Task goal
Skip every picture. Print each line from the one containing "cyan slope B1:D1 level 2 top D -> none" through the end of the records below, word for word.
◇ ◇ ◇ ◇
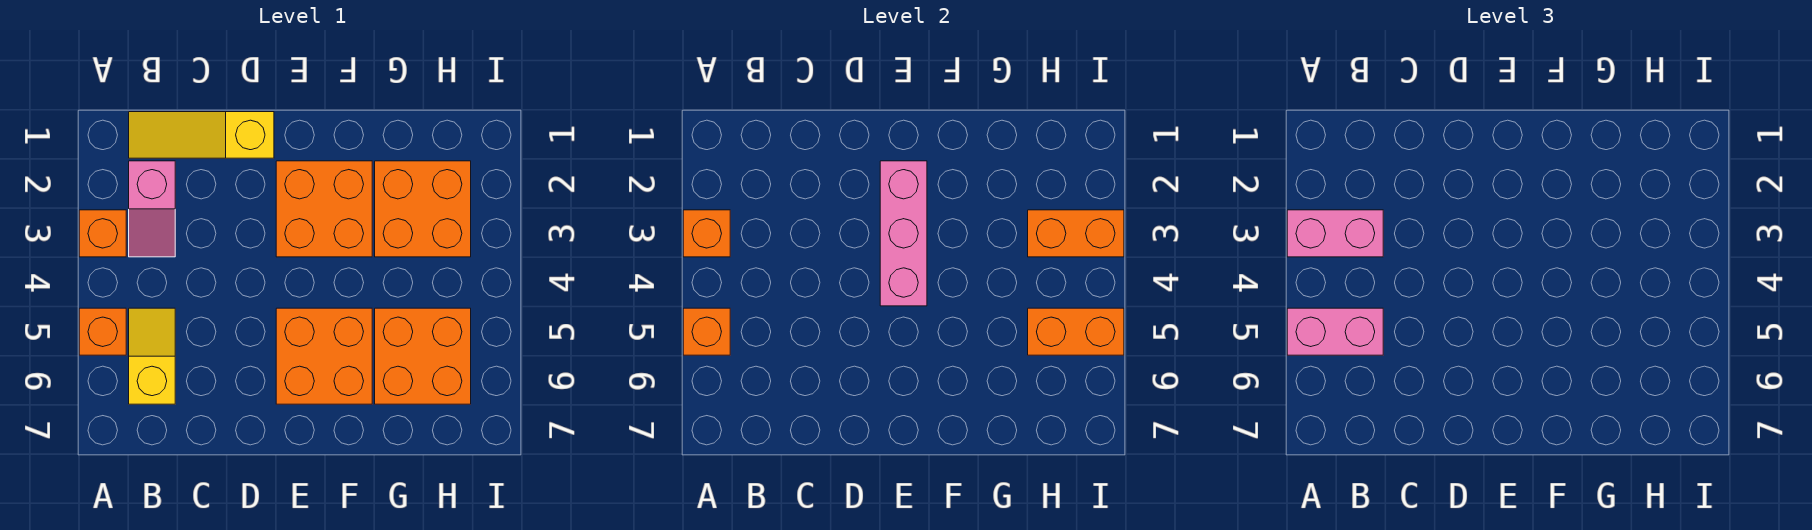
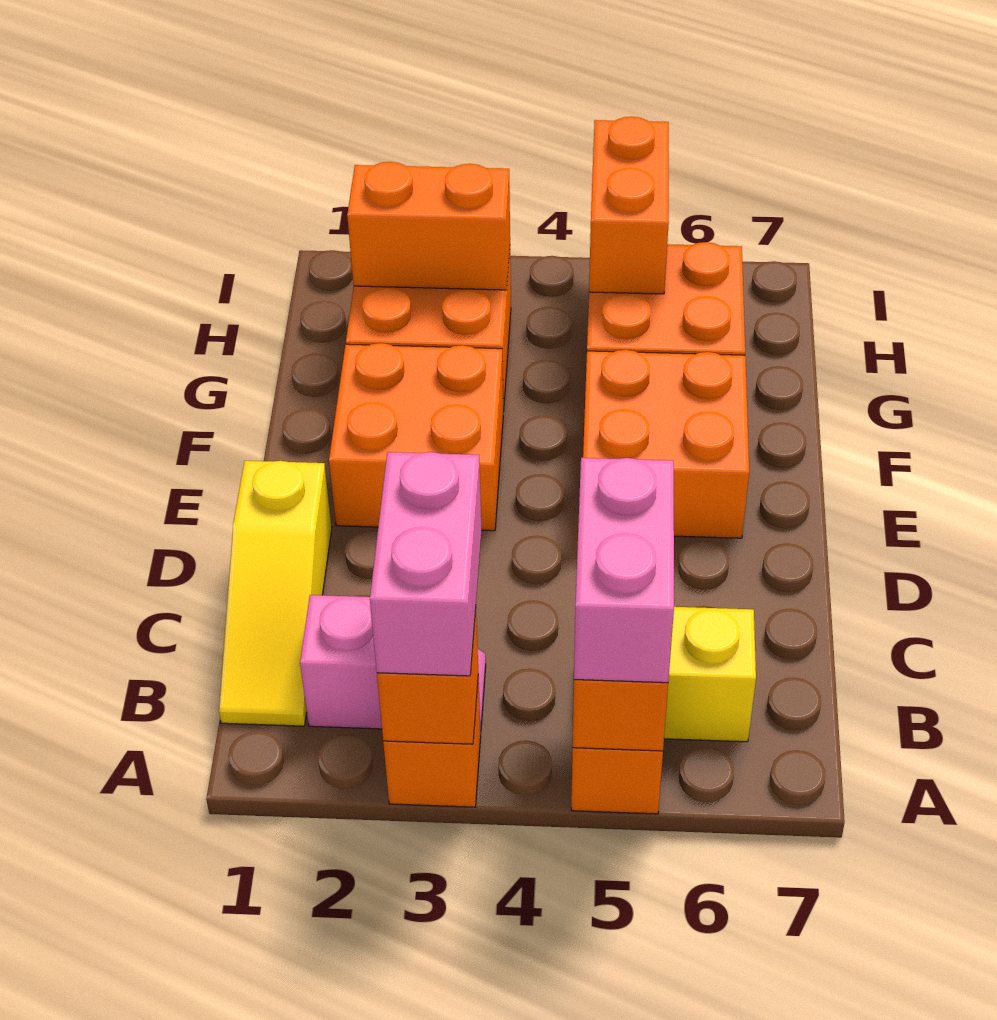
pink brick E2:E4 level 2 -> none
orange brick H3:I3 level 2 -> orange brick H2:H3 level 2

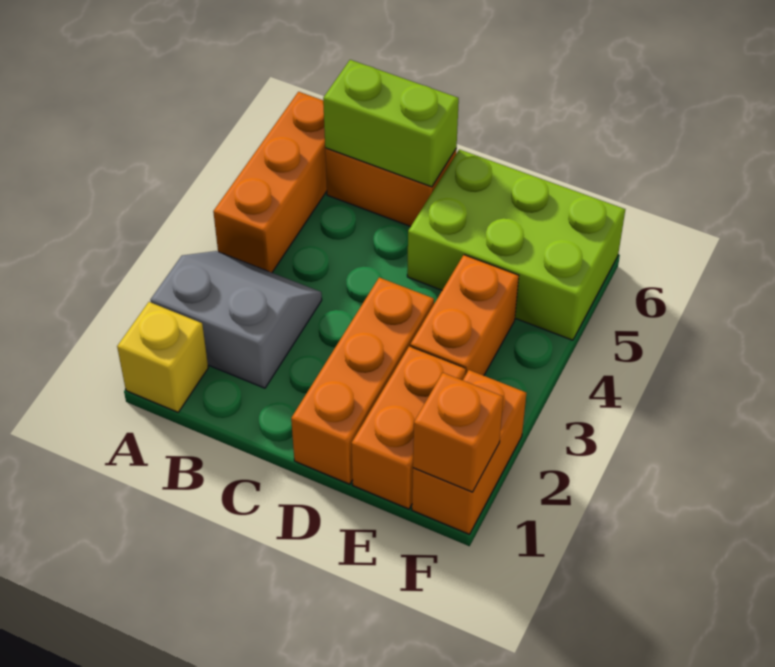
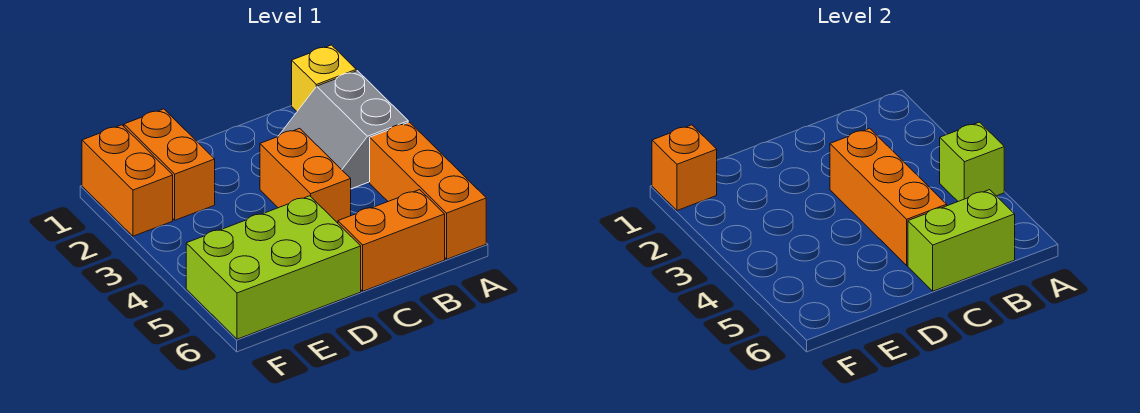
grey slope A2:B3 level 1 top 2 -> grey slope A2:B3 level 1 top A
none -> lime brick A4 level 2
orange brick D1:D3 level 1 -> orange brick C3:C5 level 2
orange brick E3:E4 level 1 -> orange brick C3:C4 level 1

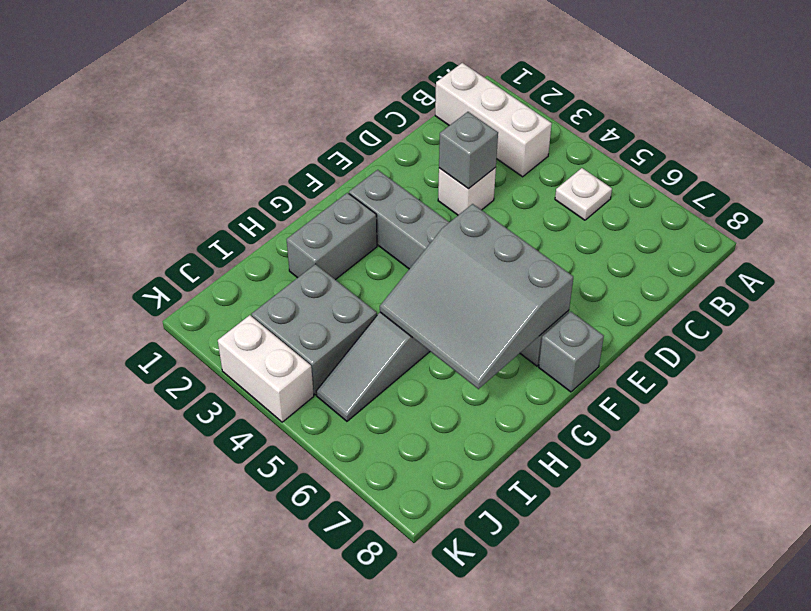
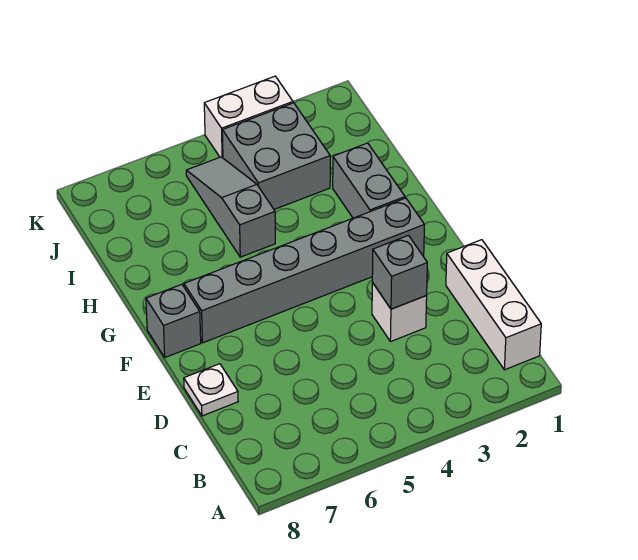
white brick B1:B3 level 1 -> white brick B1:D1 level 1
white plate B5 level 1 -> white plate D8 level 1
grey slope F5:H7 level 2 top F -> none

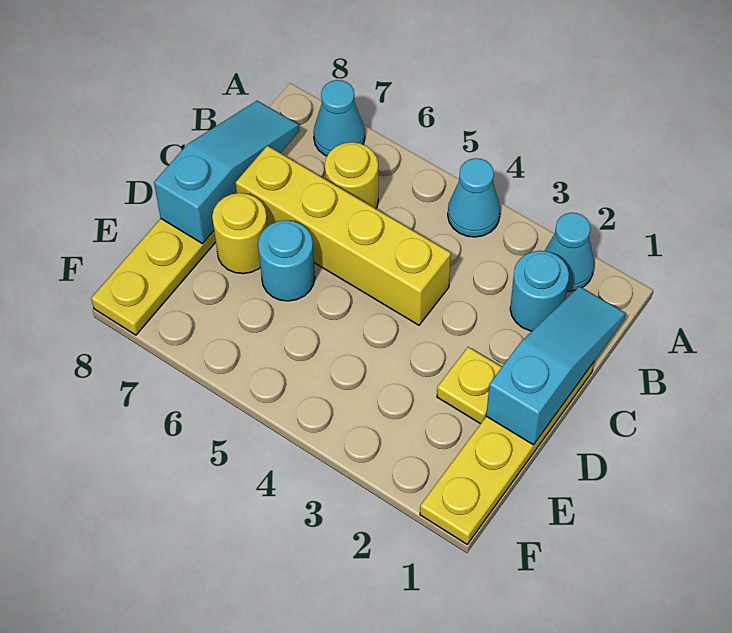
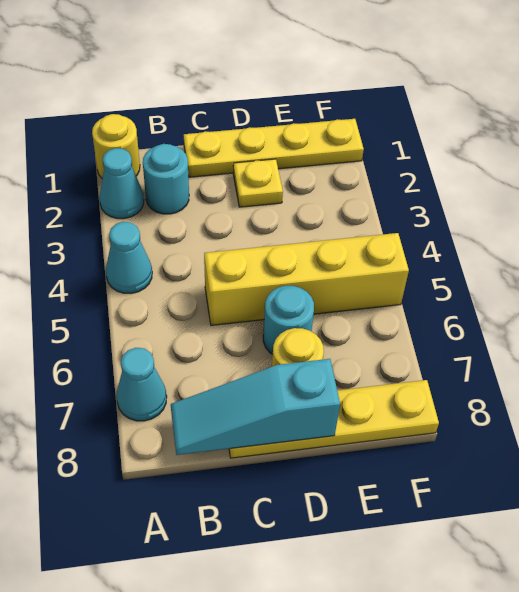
cyan slope B1:D1 level 2 top D -> none
yellow round brick B6 level 1 -> yellow round brick A1 level 1
yellow brick C4:C7 level 1 -> yellow brick C5:F5 level 1

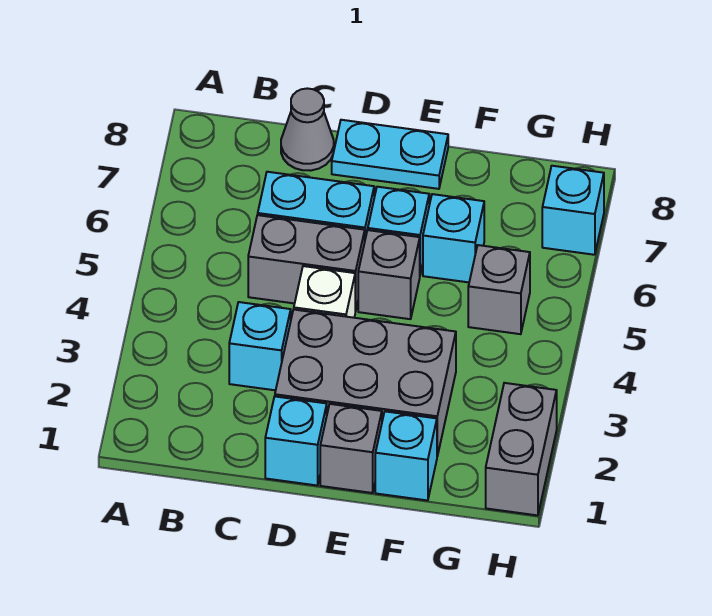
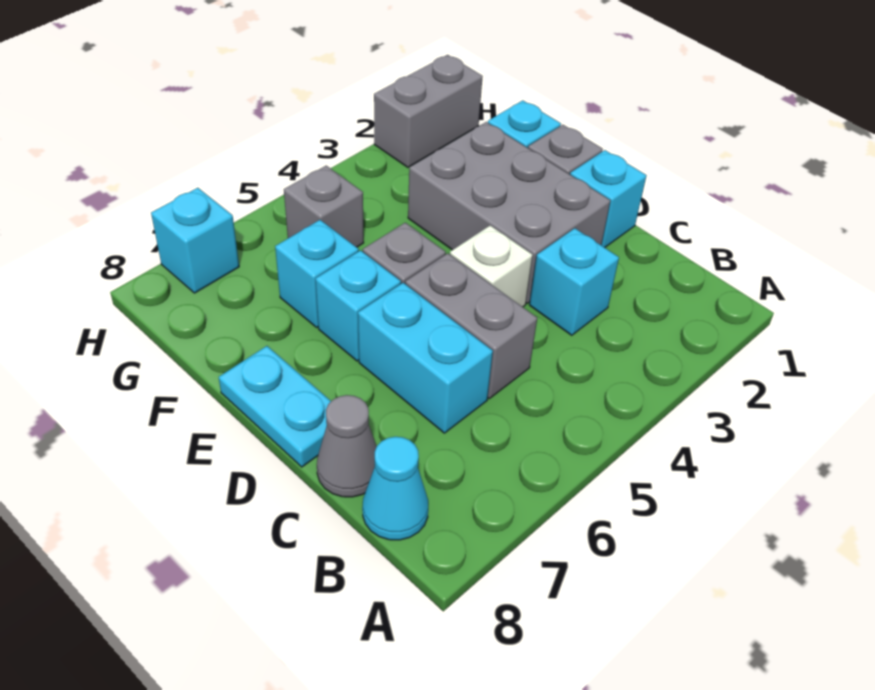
none -> cyan cone B8 level 1

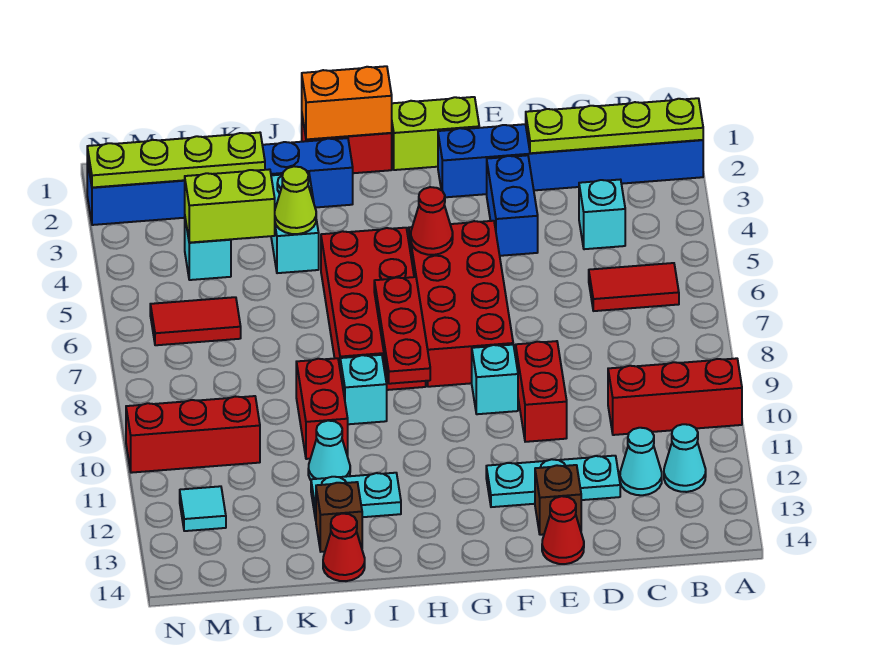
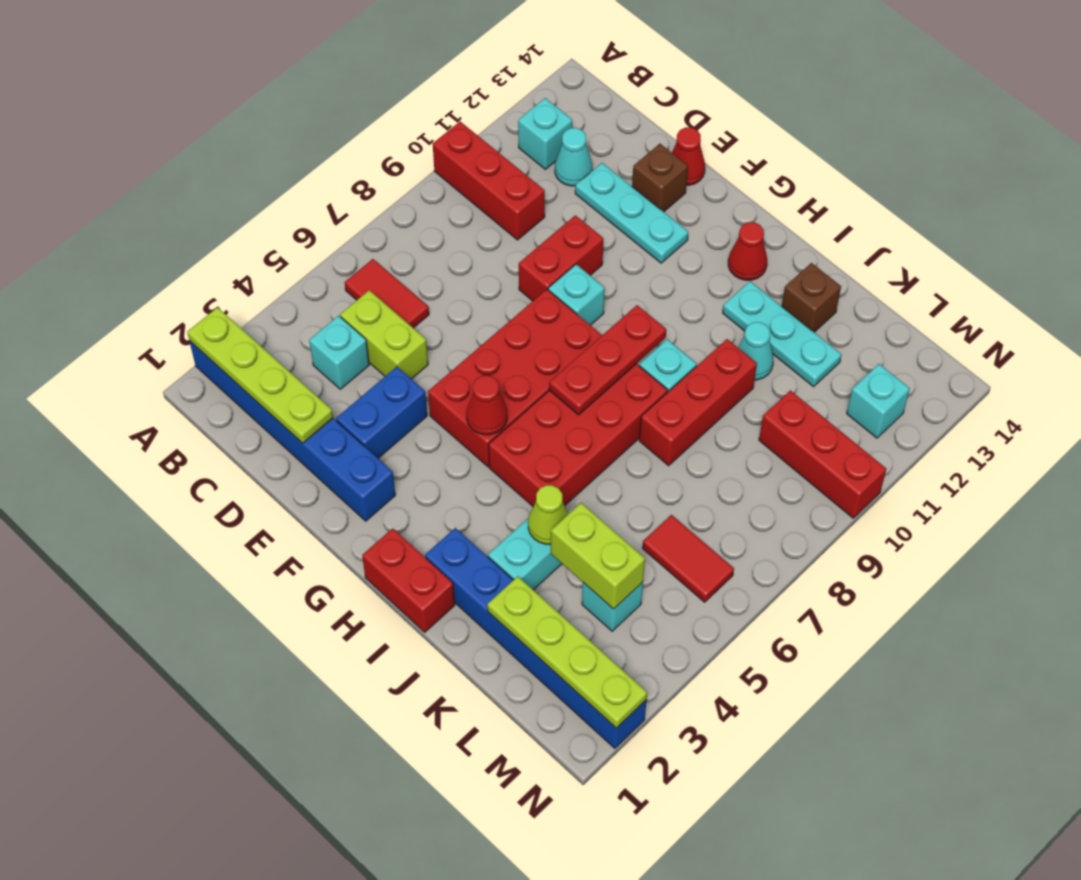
cyan cone B12 level 1 -> cyan brick B12 level 1
lime brick F1:G1 level 1 -> lime brick C5:D5 level 1
orange brick H1:I1 level 2 -> none
cyan plate I12:J12 level 1 -> cyan plate I12:K12 level 1
red brick J9:J10 level 1 -> red brick J8:J10 level 1
red cone J14 level 1 -> red cone H13 level 1
cyan tile M12 level 1 -> cyan brick M12 level 1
◇ ◇ ◇ ◇
Written response
cyan slope B1:D1 level 2 top D -> none
yellow round brick B6 level 1 -> yellow round brick A1 level 1
yellow brick C4:C7 level 1 -> yellow brick C5:F5 level 1

none -> cyan cone B8 level 1

cyan cone B12 level 1 -> cyan brick B12 level 1
lime brick F1:G1 level 1 -> lime brick C5:D5 level 1
orange brick H1:I1 level 2 -> none
cyan plate I12:J12 level 1 -> cyan plate I12:K12 level 1
red brick J9:J10 level 1 -> red brick J8:J10 level 1
red cone J14 level 1 -> red cone H13 level 1
cyan tile M12 level 1 -> cyan brick M12 level 1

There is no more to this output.